Segment Start: Recorded data

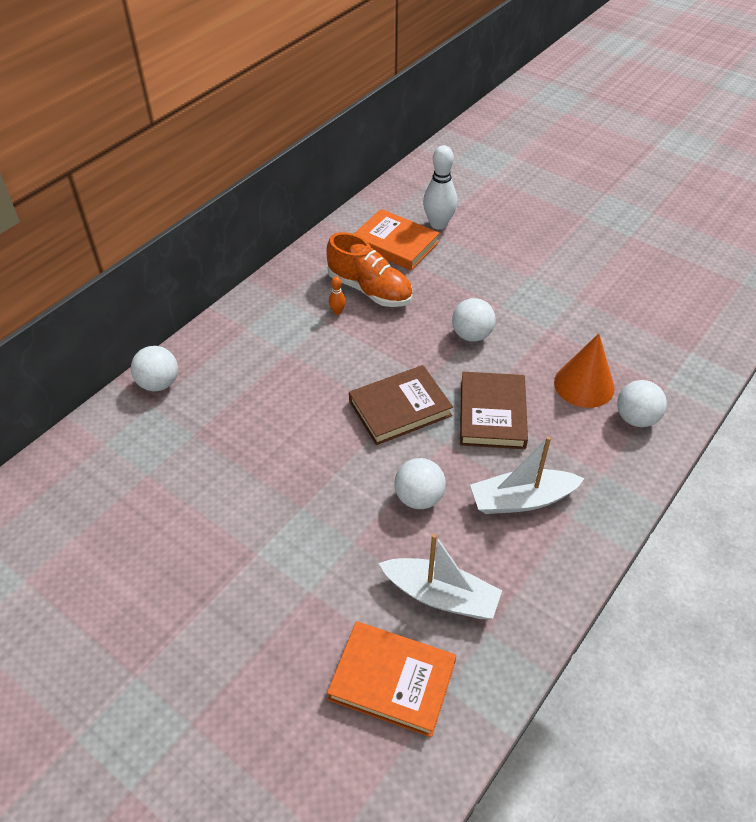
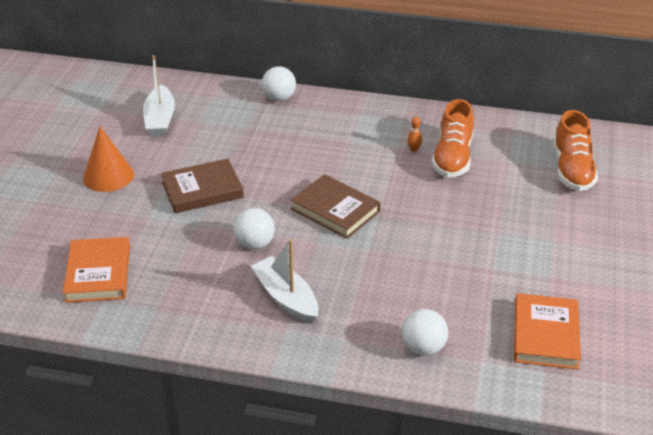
camera: 65 degrees right, 10 degrees down
(395, 244) = (521, 154): orange book -> orange book (545, 335)
(438, 224) = (572, 170): white bowling pin -> orange shoe
(441, 596) = (175, 278): white boat -> white boat (160, 119)
(471, 335) = (446, 226): white ball -> none
(492, 414) = (365, 260): brown book -> brown book (202, 190)
(584, 385) = (440, 306): orange cone -> orange cone (108, 176)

Segment End: Recorded data

Task goal: Without the pictures, copy all of the entries exactly as they appear.

Completed exercise:
camera: 65 degrees right, 10 degrees down
(395, 244) = (521, 154): orange book -> orange book (545, 335)
(438, 224) = (572, 170): white bowling pin -> orange shoe
(441, 596) = (175, 278): white boat -> white boat (160, 119)
(471, 335) = (446, 226): white ball -> none
(492, 414) = (365, 260): brown book -> brown book (202, 190)
(584, 385) = (440, 306): orange cone -> orange cone (108, 176)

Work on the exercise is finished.